### RECORDS FOR THE EXERCISE
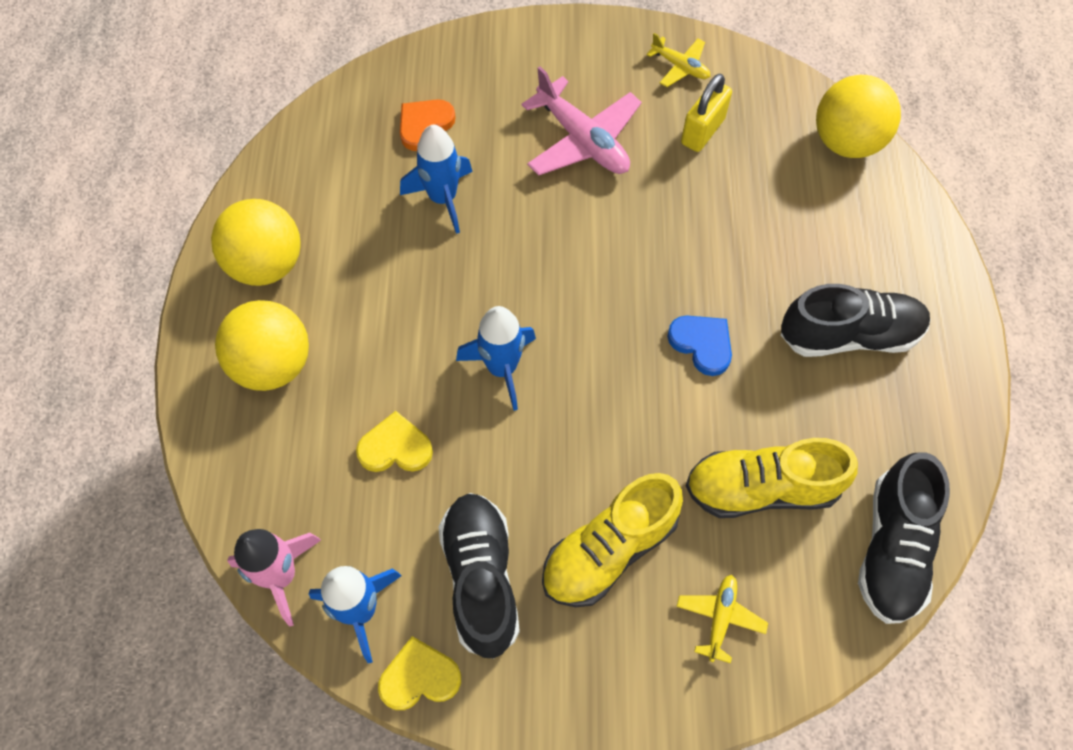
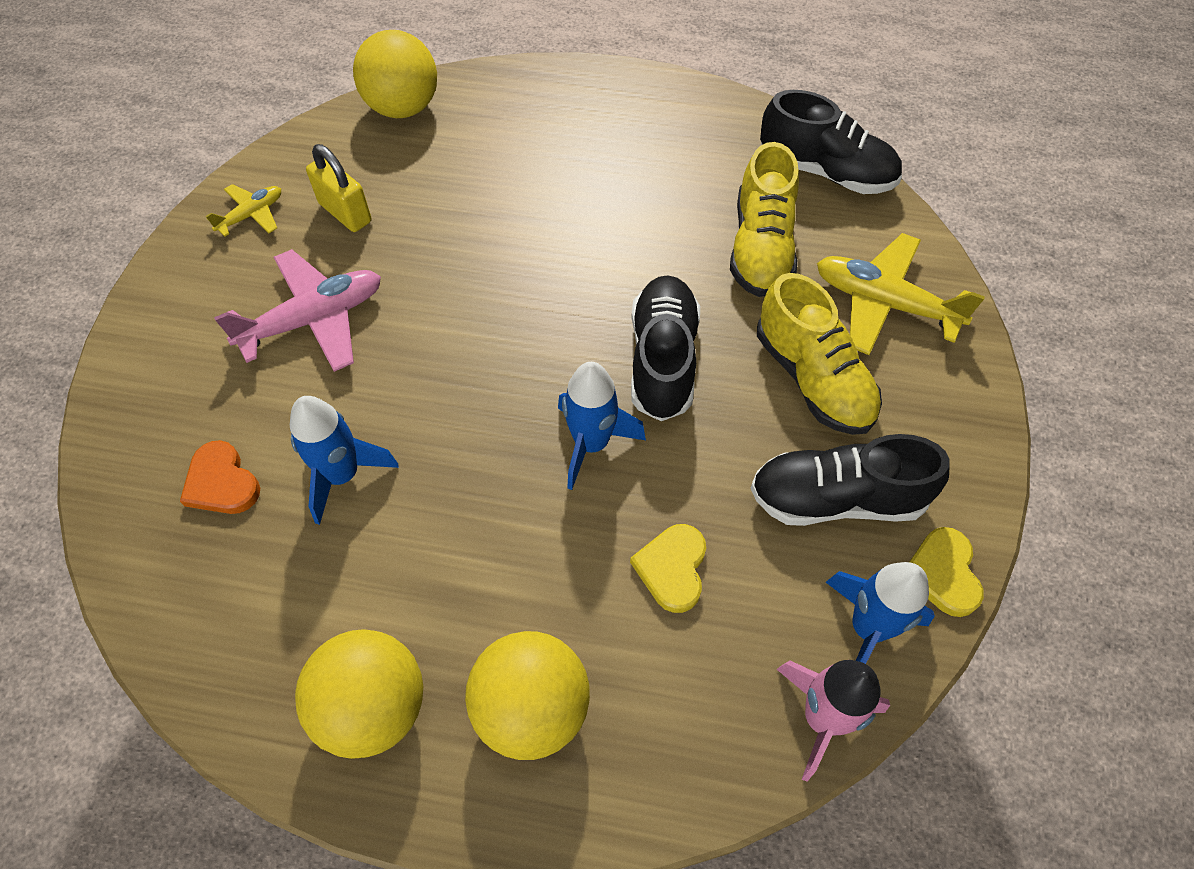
camera: 80 degrees left, 5 degrees down
(702, 344) = (601, 262): blue heart -> none
(720, 618) = (884, 303): yellow plane -> yellow plane, size x1.86
(849, 335) = (615, 153): black shoe -> black shoe (663, 360)

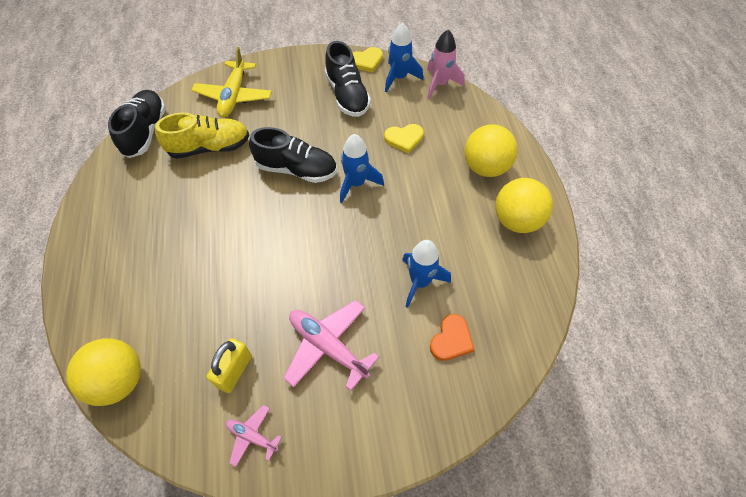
camera: 110 degrees left, 0 degrees up
(251, 215) = (252, 436): yellow plane -> pink plane
(663, 360) = (296, 169): black shoe -> black shoe turned 150 degrees counterclockwise
(813, 378) = (287, 113): yellow shoe -> none

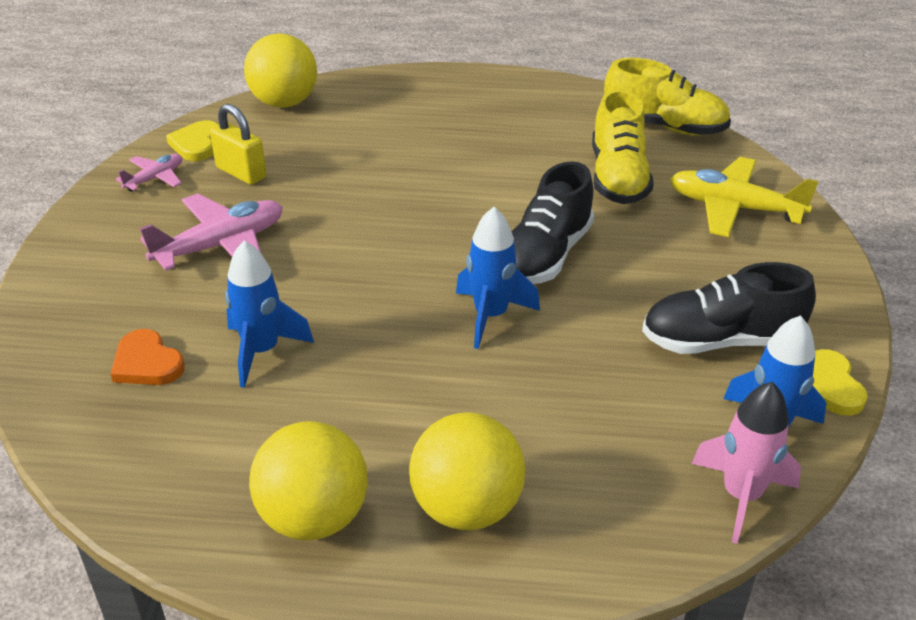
camera: 105 degrees right, 20 degrees down
(145, 132) = (664, 126): black shoe -> yellow shoe
(404, 139) = (581, 398): yellow heart -> yellow heart (196, 144)

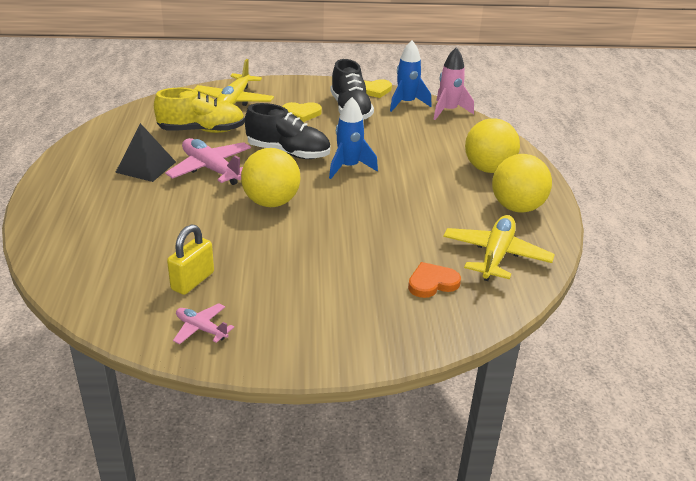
camera: 100 degrees left, 5 degrees down
(147, 363) = (432, 283): orange heart -> orange heart turned 150 degrees counterclockwise
(180, 449) = (496, 255): none -> yellow plane
(196, 144) = (141, 315): yellow heart -> yellow heart (301, 113)
(221, 245) = (297, 274): pink plane -> pink plane (211, 169)
(262, 351) = (405, 239): blue rocket -> none
(284, 103) = (69, 275): yellow ball -> yellow ball (271, 202)
(508, 136) = (146, 167): none -> black pyramid
(664, 126) = (139, 115): yellow shoe -> none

### WORK ORDER
No picture belongs in the copy. Print every entry above exactly as it stands.

### RESULT
camera: 80 degrees left, 5 degrees down
(702, 344) = (601, 262): blue heart -> none
(720, 618) = (884, 303): yellow plane -> yellow plane, size x1.86
(849, 335) = (615, 153): black shoe -> black shoe (663, 360)

camera: 110 degrees left, 0 degrees up
(251, 215) = (252, 436): yellow plane -> pink plane
(663, 360) = (296, 169): black shoe -> black shoe turned 150 degrees counterclockwise
(813, 378) = (287, 113): yellow shoe -> none

camera: 105 degrees right, 20 degrees down
(145, 132) = (664, 126): black shoe -> yellow shoe
(404, 139) = (581, 398): yellow heart -> yellow heart (196, 144)

camera: 100 degrees left, 5 degrees down
(147, 363) = (432, 283): orange heart -> orange heart turned 150 degrees counterclockwise
(180, 449) = (496, 255): none -> yellow plane
(196, 144) = (141, 315): yellow heart -> yellow heart (301, 113)
(221, 245) = (297, 274): pink plane -> pink plane (211, 169)
(262, 351) = (405, 239): blue rocket -> none
(284, 103) = (69, 275): yellow ball -> yellow ball (271, 202)
(508, 136) = (146, 167): none -> black pyramid
(664, 126) = (139, 115): yellow shoe -> none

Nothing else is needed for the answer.